» TASK TO COMPLETE: Only the pictures should be left out; write out all other data exactly.

Difference listings

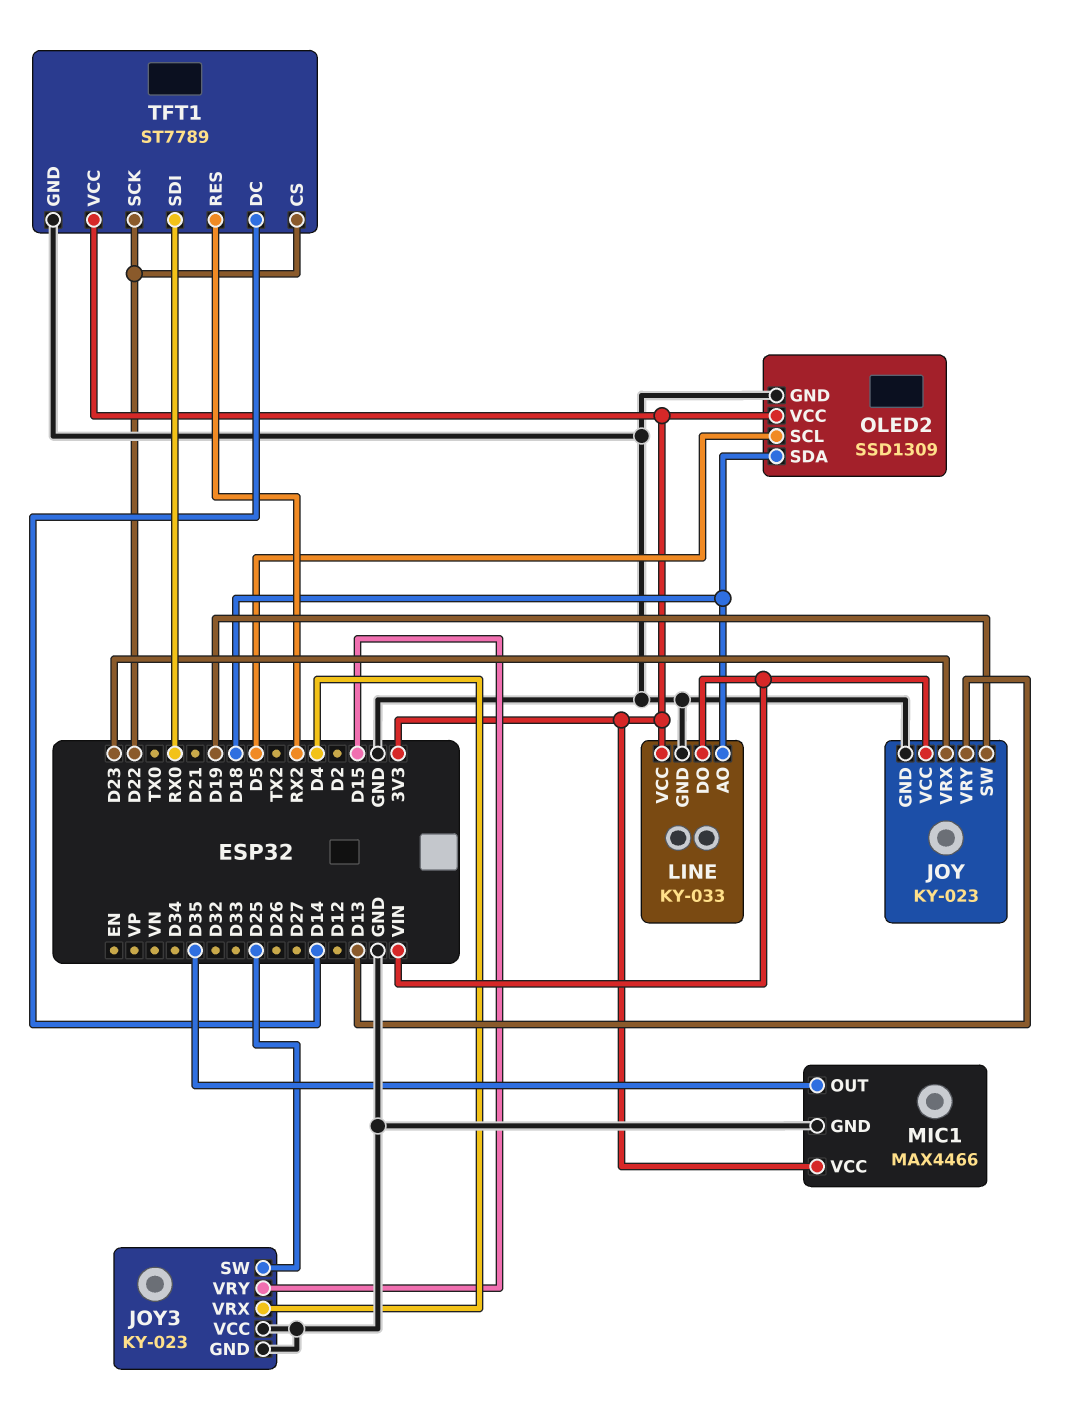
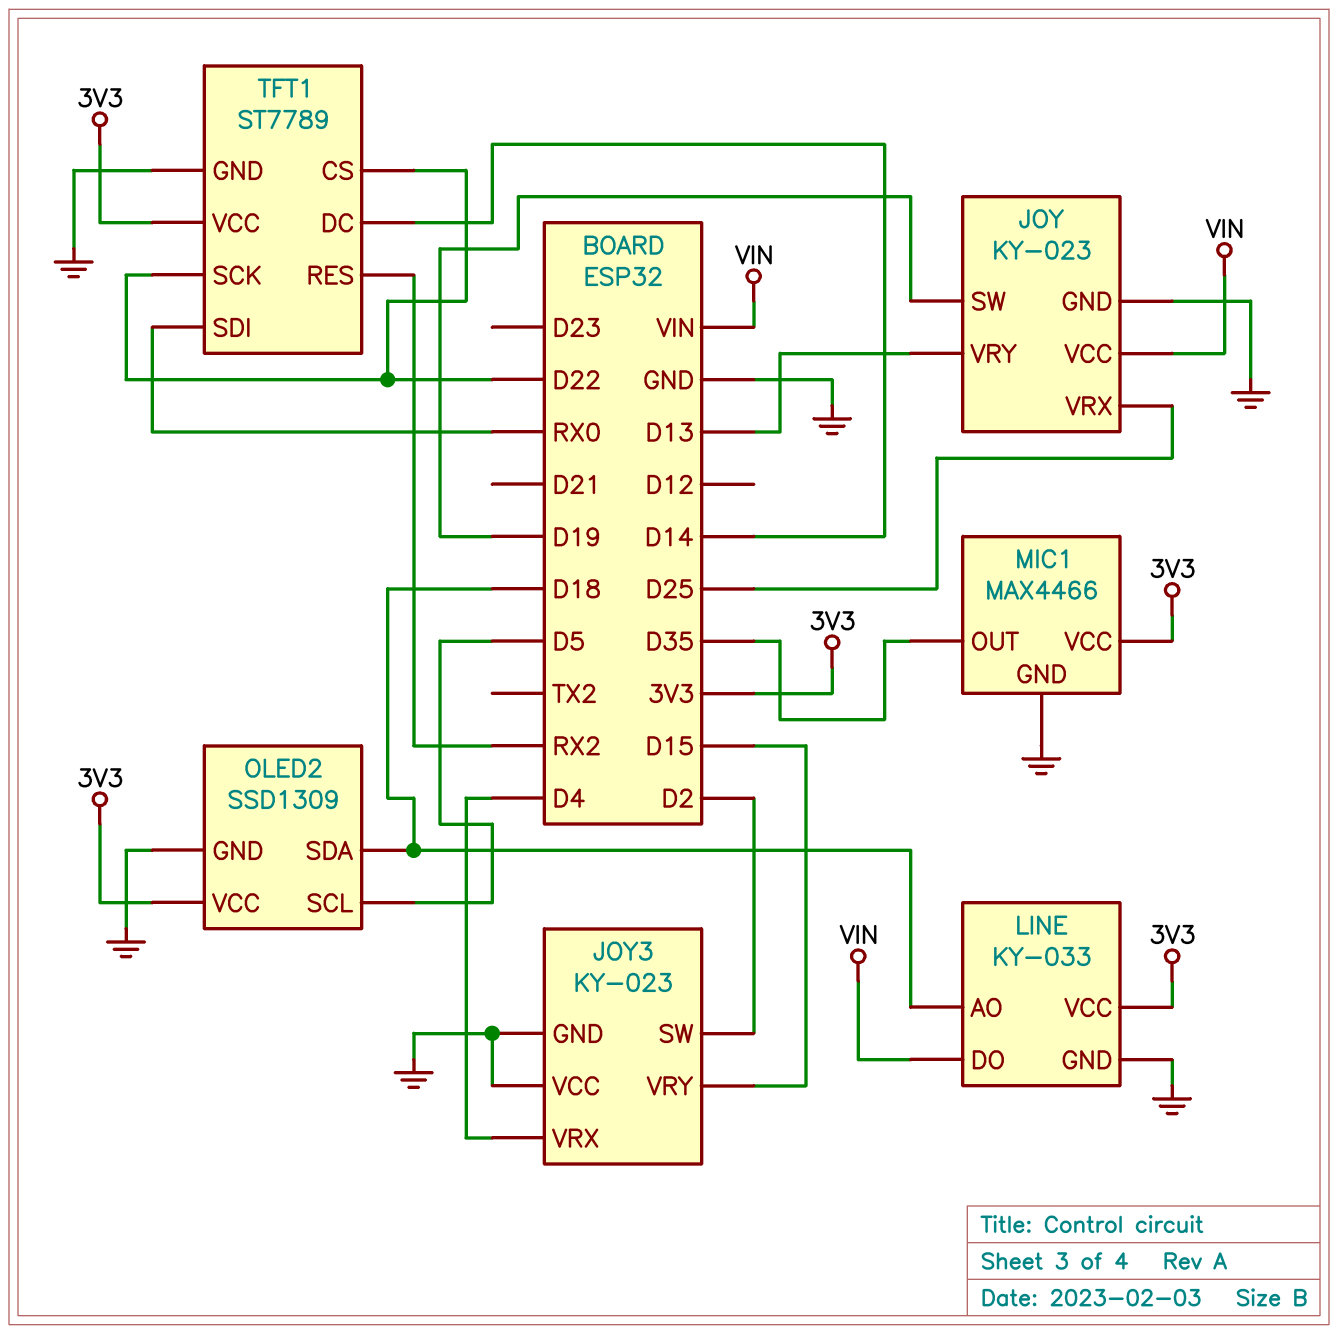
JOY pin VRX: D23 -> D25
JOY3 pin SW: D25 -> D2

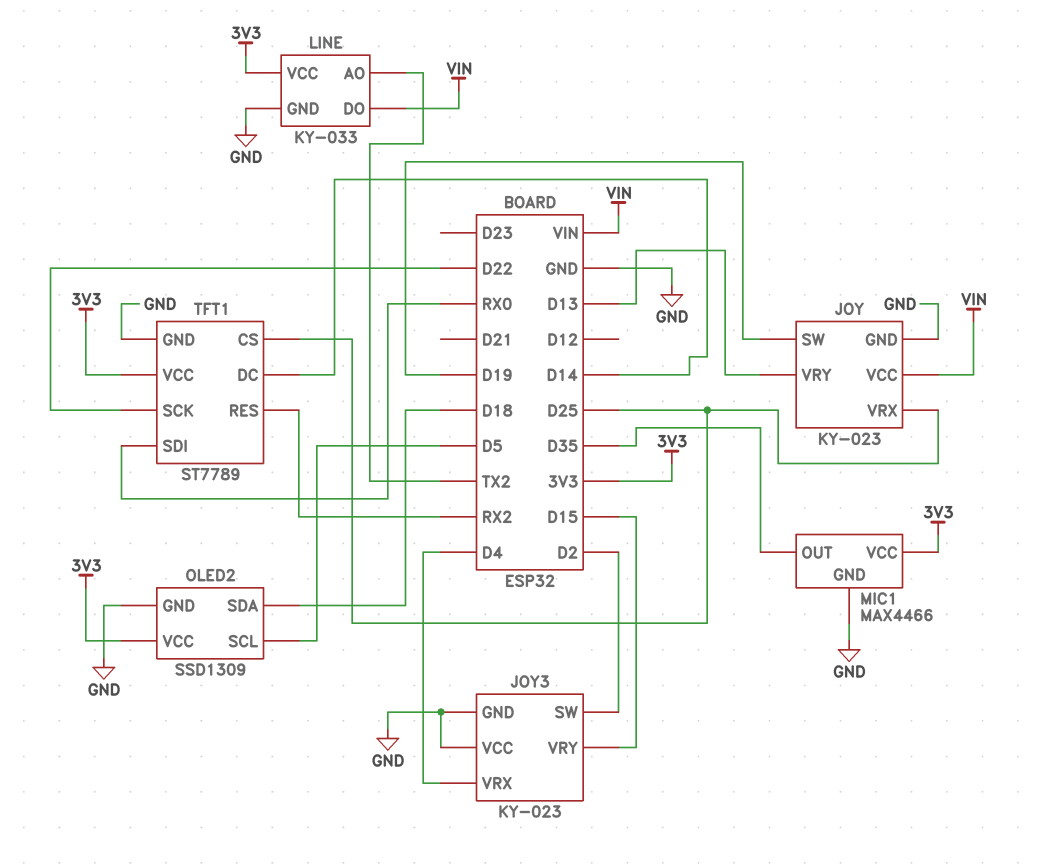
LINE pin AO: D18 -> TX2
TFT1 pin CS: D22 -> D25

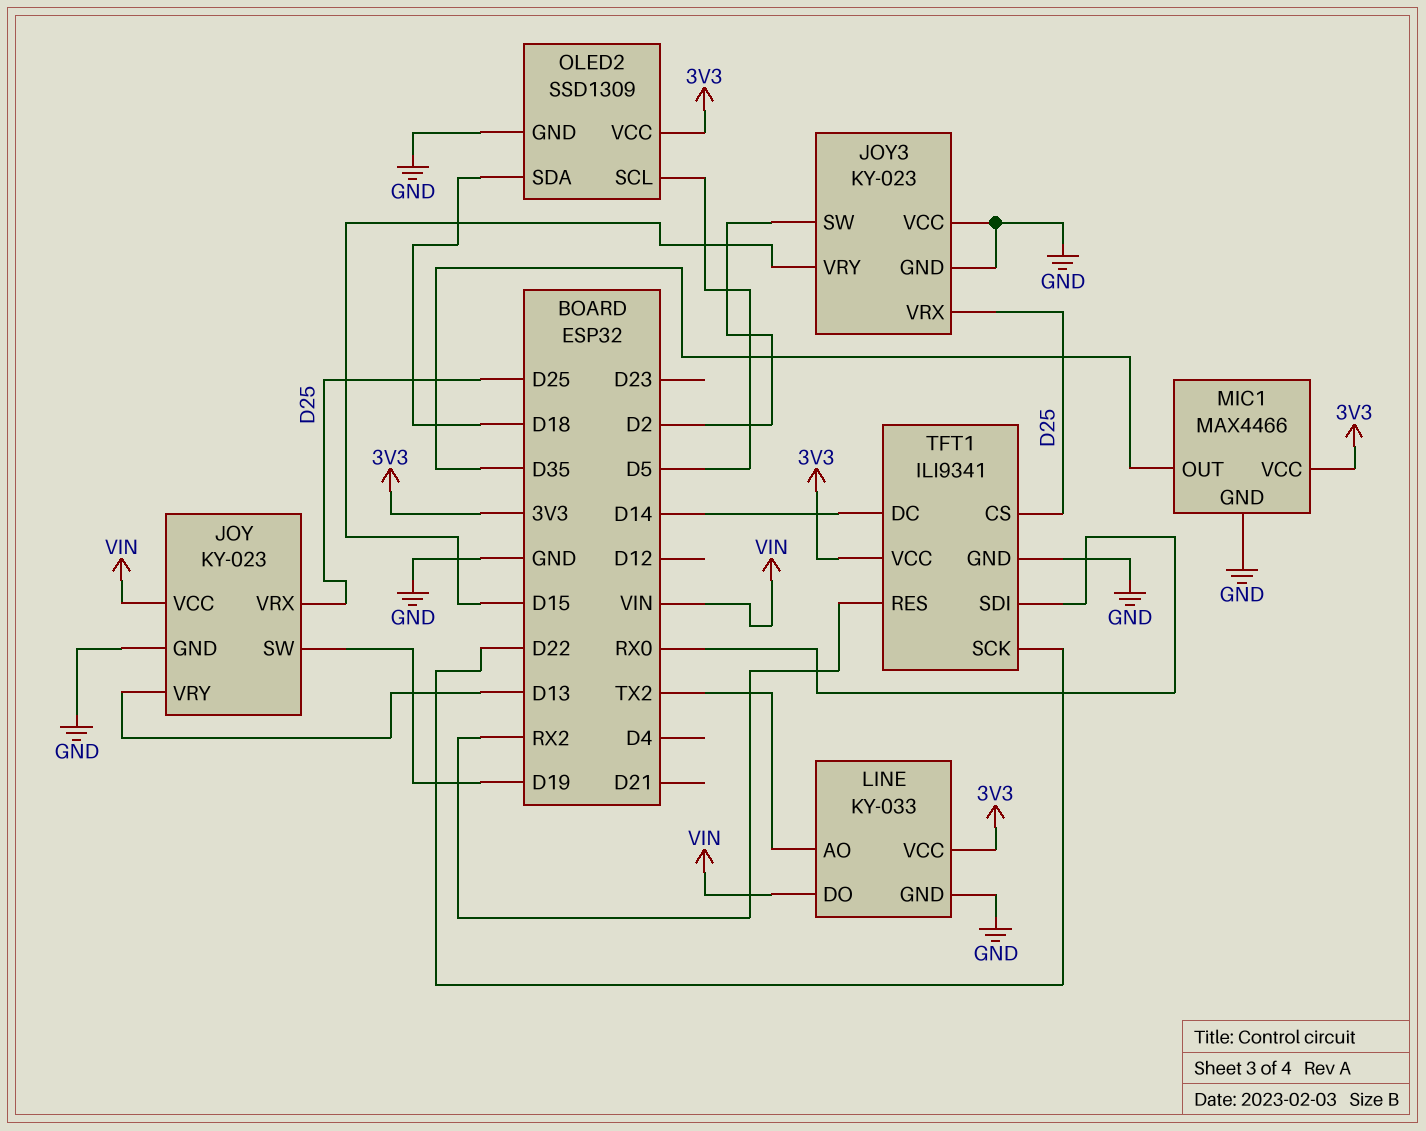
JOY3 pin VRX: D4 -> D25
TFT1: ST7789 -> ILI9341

» ANSWER SECTION:
JOY pin VRX: D23 -> D25
JOY3 pin SW: D25 -> D2

LINE pin AO: D18 -> TX2
TFT1 pin CS: D22 -> D25

JOY3 pin VRX: D4 -> D25
TFT1: ST7789 -> ILI9341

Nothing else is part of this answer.